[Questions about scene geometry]
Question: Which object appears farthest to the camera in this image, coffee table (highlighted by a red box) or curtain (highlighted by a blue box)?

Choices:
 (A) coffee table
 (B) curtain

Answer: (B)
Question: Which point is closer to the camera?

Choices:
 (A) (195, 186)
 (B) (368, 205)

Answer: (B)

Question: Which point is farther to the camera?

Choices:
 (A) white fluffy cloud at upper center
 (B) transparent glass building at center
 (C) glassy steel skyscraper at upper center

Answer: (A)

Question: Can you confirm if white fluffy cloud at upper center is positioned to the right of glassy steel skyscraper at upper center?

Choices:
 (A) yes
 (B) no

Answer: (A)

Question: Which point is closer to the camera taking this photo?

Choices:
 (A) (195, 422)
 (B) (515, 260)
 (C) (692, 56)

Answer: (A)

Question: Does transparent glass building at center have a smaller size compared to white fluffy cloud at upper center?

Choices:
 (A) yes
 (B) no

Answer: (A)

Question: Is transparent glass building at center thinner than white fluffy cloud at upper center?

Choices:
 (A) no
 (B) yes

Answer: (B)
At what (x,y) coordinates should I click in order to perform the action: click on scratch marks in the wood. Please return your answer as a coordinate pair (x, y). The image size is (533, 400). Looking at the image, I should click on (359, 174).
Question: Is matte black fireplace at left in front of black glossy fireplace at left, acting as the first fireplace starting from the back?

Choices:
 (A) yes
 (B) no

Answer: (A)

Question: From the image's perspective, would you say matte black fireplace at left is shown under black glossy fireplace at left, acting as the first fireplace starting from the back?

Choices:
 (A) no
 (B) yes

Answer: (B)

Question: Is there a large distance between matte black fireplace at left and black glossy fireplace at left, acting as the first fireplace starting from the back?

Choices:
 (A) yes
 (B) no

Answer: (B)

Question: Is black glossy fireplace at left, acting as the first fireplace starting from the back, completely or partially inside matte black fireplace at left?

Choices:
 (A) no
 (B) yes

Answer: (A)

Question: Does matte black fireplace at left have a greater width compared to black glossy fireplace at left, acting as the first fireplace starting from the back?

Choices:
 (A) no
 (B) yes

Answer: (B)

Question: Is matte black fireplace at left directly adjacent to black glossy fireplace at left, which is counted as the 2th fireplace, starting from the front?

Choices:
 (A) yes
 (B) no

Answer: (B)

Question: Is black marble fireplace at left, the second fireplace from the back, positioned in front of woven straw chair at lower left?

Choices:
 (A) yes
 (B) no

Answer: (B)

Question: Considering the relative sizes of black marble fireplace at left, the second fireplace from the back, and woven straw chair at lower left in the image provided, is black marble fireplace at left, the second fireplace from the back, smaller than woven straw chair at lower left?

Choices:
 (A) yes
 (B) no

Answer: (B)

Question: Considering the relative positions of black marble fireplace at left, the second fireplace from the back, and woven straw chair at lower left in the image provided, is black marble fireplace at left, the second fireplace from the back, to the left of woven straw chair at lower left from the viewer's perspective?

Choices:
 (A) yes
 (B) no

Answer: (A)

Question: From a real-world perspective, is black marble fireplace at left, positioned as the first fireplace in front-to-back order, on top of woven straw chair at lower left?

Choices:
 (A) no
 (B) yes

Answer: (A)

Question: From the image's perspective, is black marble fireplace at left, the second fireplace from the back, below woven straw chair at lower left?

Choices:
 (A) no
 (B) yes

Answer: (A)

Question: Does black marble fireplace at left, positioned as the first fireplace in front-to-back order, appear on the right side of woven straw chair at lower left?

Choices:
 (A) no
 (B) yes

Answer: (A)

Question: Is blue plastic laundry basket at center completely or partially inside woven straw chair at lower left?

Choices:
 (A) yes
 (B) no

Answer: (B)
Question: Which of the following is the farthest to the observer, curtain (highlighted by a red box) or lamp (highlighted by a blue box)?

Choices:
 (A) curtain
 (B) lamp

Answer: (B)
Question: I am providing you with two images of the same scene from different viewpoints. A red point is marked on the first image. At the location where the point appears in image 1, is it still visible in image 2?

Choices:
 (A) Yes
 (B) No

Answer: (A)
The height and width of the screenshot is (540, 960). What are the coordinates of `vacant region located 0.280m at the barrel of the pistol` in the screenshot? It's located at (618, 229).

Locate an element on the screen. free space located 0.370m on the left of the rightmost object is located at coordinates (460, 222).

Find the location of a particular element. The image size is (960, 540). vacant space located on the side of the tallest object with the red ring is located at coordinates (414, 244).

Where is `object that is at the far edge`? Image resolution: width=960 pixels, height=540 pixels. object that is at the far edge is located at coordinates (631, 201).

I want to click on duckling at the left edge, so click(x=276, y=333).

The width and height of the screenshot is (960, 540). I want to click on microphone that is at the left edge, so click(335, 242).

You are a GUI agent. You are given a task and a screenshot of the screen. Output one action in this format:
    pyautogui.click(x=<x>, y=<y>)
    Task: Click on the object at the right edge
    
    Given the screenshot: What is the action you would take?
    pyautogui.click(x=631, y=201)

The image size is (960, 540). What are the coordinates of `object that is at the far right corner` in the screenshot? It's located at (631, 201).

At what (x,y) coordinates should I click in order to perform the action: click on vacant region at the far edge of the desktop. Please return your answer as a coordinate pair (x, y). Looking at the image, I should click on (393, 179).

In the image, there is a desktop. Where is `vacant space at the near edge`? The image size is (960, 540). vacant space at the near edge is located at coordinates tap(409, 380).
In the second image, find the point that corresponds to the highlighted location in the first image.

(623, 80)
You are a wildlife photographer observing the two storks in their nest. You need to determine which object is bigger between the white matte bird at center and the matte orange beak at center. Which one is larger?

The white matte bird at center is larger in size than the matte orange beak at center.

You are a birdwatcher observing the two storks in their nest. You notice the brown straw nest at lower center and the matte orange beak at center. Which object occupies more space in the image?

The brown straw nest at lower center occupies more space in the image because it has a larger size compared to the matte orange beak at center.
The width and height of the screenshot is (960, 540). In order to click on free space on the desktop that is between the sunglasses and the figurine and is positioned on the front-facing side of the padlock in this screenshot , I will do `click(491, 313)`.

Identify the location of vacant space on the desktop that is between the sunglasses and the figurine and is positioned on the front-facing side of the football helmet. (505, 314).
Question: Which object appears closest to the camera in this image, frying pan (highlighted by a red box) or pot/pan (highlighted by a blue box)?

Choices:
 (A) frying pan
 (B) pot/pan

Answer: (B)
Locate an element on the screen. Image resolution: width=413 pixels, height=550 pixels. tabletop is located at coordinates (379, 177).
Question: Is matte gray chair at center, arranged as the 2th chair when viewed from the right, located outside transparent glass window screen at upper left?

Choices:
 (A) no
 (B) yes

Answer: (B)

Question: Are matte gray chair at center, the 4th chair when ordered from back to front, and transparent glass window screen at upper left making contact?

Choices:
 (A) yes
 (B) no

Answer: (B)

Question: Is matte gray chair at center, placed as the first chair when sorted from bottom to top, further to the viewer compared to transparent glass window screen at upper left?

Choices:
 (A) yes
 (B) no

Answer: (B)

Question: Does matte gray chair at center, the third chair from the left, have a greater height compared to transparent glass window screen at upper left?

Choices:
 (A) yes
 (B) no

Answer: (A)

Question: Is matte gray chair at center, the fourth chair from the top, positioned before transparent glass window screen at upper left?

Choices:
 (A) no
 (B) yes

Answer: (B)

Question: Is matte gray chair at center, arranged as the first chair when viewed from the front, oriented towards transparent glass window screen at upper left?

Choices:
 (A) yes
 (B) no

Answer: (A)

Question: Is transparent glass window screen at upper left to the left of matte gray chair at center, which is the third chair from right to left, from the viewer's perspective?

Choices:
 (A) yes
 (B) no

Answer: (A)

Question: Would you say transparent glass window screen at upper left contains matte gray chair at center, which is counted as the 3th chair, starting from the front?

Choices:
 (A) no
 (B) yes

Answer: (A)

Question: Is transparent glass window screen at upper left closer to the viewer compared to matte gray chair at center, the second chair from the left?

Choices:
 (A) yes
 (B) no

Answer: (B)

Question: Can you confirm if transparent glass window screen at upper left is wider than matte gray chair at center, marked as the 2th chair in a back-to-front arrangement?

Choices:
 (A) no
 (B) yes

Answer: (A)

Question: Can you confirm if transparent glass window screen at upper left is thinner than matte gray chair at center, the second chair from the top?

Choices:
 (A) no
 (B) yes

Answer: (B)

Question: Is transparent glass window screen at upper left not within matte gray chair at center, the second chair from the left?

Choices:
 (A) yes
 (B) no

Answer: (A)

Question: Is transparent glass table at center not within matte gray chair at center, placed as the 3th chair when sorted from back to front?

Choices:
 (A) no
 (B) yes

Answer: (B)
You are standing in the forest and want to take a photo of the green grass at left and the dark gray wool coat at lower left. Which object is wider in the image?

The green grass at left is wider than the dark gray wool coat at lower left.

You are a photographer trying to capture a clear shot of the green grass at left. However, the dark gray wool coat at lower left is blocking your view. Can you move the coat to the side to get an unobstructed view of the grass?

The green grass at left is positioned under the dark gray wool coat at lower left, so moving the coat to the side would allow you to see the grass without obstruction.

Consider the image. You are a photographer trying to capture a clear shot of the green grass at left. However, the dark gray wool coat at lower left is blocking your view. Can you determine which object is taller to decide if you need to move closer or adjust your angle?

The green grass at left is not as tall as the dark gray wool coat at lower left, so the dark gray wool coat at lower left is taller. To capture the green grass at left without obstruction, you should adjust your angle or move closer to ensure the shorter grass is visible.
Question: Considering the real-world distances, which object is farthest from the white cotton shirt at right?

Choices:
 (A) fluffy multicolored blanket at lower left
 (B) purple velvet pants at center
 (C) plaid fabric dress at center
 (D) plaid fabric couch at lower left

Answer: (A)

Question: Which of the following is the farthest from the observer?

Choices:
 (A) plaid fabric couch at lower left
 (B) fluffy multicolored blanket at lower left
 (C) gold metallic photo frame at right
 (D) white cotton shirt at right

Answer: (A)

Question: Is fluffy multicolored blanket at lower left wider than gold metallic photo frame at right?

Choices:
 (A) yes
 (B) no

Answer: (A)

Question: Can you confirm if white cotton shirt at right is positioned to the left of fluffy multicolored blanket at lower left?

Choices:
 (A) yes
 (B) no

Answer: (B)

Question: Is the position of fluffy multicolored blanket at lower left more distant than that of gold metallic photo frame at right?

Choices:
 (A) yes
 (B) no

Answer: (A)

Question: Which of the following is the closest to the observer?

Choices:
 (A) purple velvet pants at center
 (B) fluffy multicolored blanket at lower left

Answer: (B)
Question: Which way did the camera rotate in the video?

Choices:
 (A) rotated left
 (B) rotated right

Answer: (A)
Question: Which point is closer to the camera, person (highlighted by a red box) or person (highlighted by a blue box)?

**SHORT EXERCISE:** Pull out the rows word for word, starting at the very first line and ending at the line that contains "Question: Does transparent", with that line included.

**ANSWER TO THIS PROBLEM:**
Question: Which object appears farthest to the camera in this image, coffee table (highlighted by a red box) or curtain (highlighted by a blue box)?

Choices:
 (A) coffee table
 (B) curtain

Answer: (B)
Question: Which point is closer to the camera?

Choices:
 (A) (195, 186)
 (B) (368, 205)

Answer: (B)

Question: Which point is farther to the camera?

Choices:
 (A) white fluffy cloud at upper center
 (B) transparent glass building at center
 (C) glassy steel skyscraper at upper center

Answer: (A)

Question: Can you confirm if white fluffy cloud at upper center is positioned to the right of glassy steel skyscraper at upper center?

Choices:
 (A) yes
 (B) no

Answer: (A)

Question: Which point is closer to the camera taking this photo?

Choices:
 (A) (195, 422)
 (B) (515, 260)
 (C) (692, 56)

Answer: (A)

Question: Does transparent glass building at center have a smaller size compared to white fluffy cloud at upper center?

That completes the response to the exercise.